**Work request:**
The full listing, word for word and free of images, is the expected result.

*** Supplied information Section Begins ***

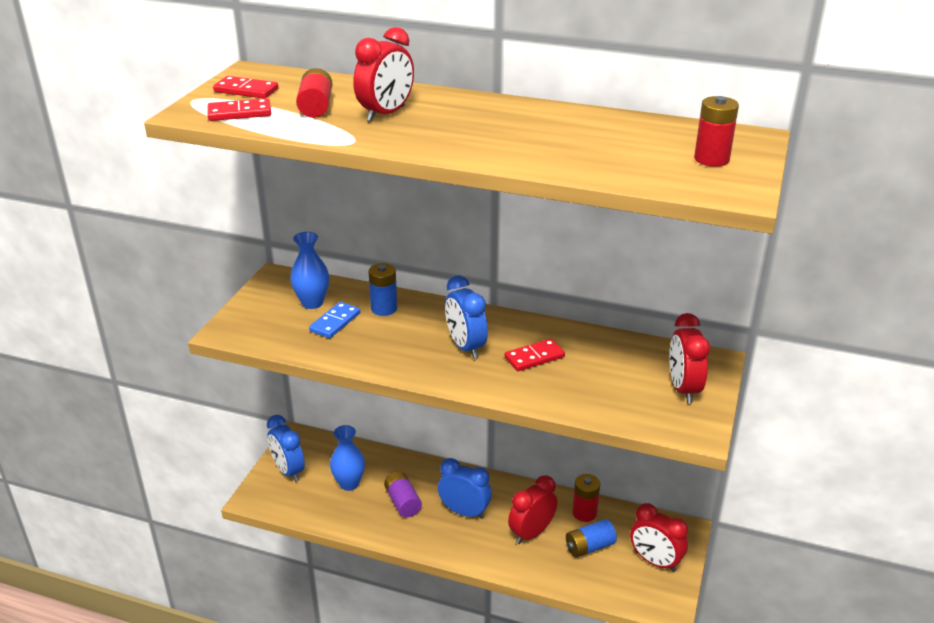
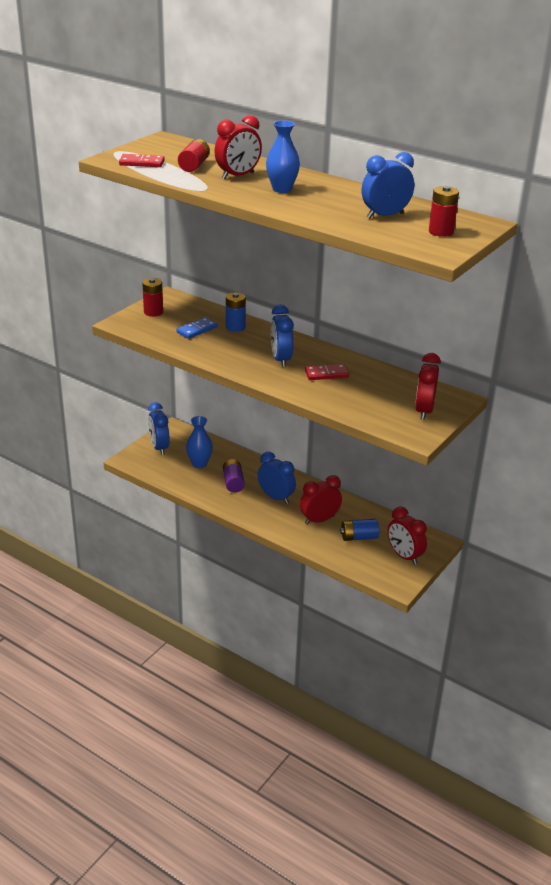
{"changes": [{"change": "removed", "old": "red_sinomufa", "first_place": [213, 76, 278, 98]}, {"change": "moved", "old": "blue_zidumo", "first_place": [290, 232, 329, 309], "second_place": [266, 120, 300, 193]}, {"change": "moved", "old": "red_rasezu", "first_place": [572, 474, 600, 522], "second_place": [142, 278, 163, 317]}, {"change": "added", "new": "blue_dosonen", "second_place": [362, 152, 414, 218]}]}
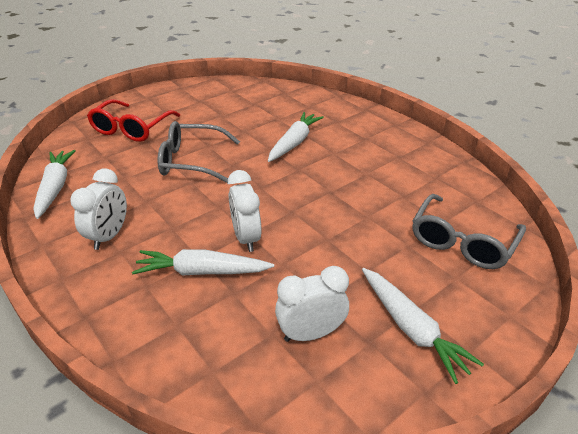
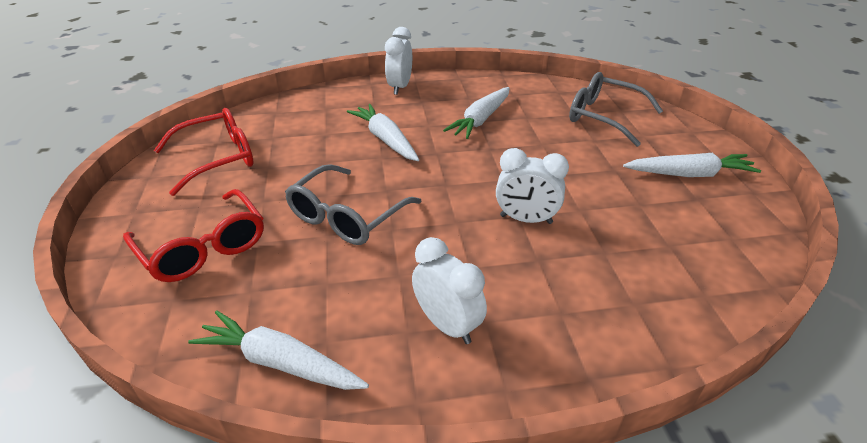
{"changes": [{"change": "turned", "old": "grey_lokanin", "first_place": [413, 194, 526, 269], "second_place": [569, 72, 663, 147], "degrees": 150}, {"change": "moved", "old": "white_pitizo", "first_place": [132, 249, 274, 276], "second_place": [443, 87, 510, 139]}, {"change": "moved", "old": "white_dosonen", "first_place": [275, 266, 349, 342], "second_place": [385, 27, 412, 95]}, {"change": "added", "new": "red_lokanin", "second_place": [154, 108, 254, 196]}]}
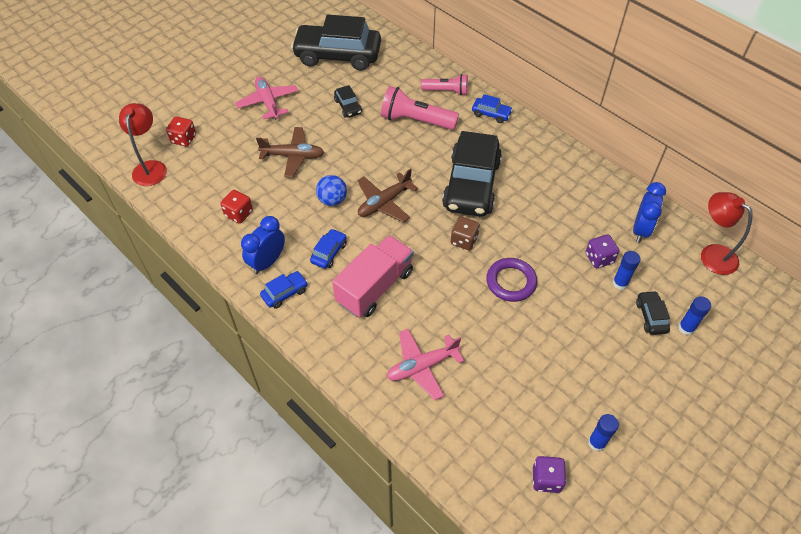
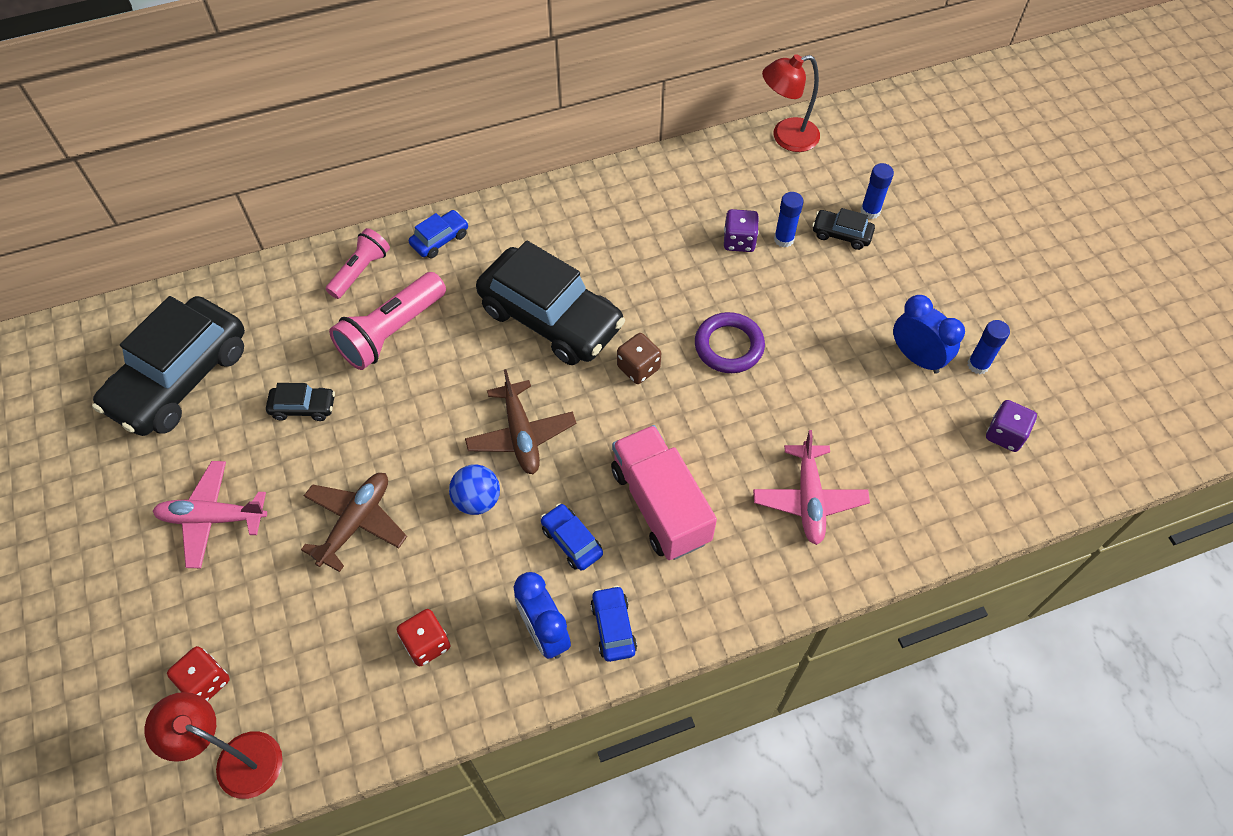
{"changes": [{"change": "moved", "old": "blue_dosonen", "first_place": [633, 182, 666, 243], "second_place": [893, 295, 965, 374]}]}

*** Supplied information Section Ends ***

**Exercise response:**
{"changes": [{"change": "removed", "old": "red_sinomufa", "first_place": [213, 76, 278, 98]}, {"change": "moved", "old": "blue_zidumo", "first_place": [290, 232, 329, 309], "second_place": [266, 120, 300, 193]}, {"change": "moved", "old": "red_rasezu", "first_place": [572, 474, 600, 522], "second_place": [142, 278, 163, 317]}, {"change": "added", "new": "blue_dosonen", "second_place": [362, 152, 414, 218]}]}
{"changes": [{"change": "turned", "old": "grey_lokanin", "first_place": [413, 194, 526, 269], "second_place": [569, 72, 663, 147], "degrees": 150}, {"change": "moved", "old": "white_pitizo", "first_place": [132, 249, 274, 276], "second_place": [443, 87, 510, 139]}, {"change": "moved", "old": "white_dosonen", "first_place": [275, 266, 349, 342], "second_place": [385, 27, 412, 95]}, {"change": "added", "new": "red_lokanin", "second_place": [154, 108, 254, 196]}]}
{"changes": [{"change": "moved", "old": "blue_dosonen", "first_place": [633, 182, 666, 243], "second_place": [893, 295, 965, 374]}]}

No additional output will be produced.